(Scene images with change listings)
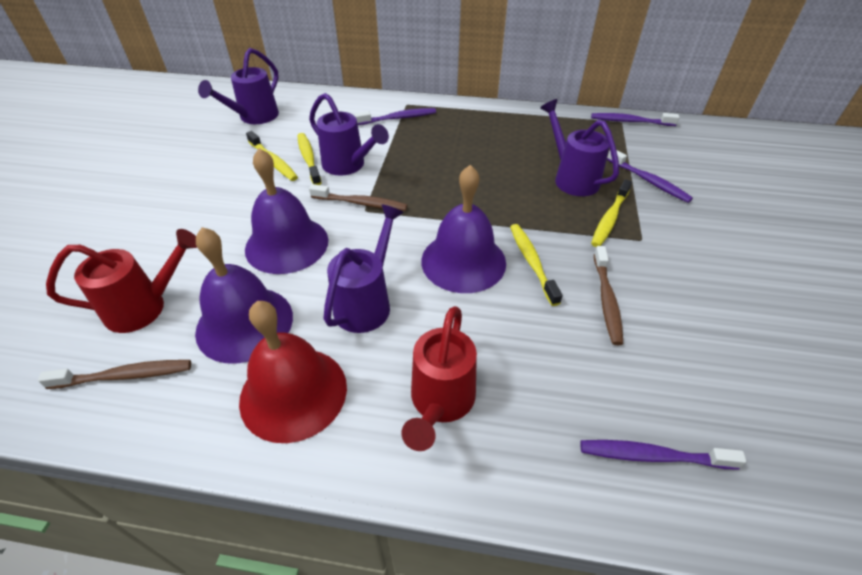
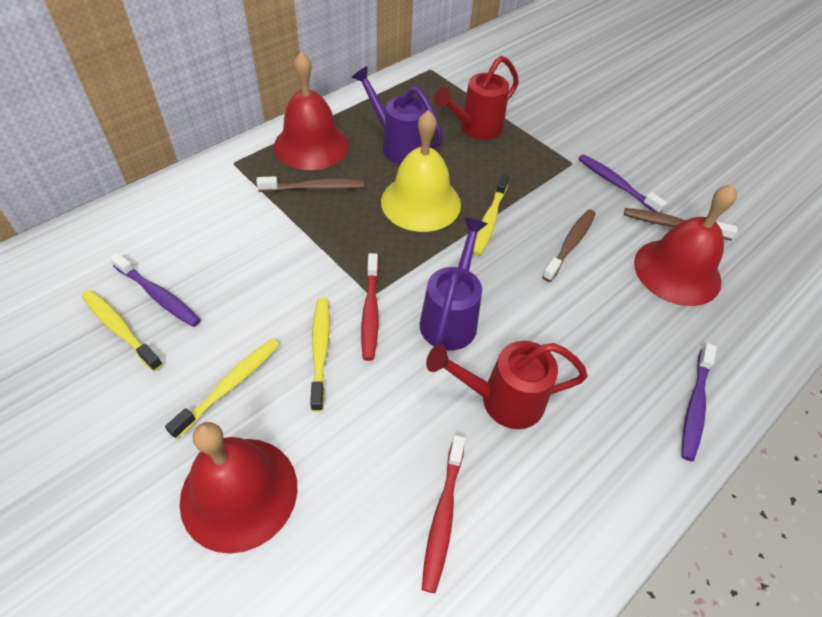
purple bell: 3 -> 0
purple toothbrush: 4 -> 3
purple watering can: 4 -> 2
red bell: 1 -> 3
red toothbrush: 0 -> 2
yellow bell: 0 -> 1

- Task description -
Determine how many lines of the data contain "toothbrush" and give nothing but that number.

- Answer to the problem -
2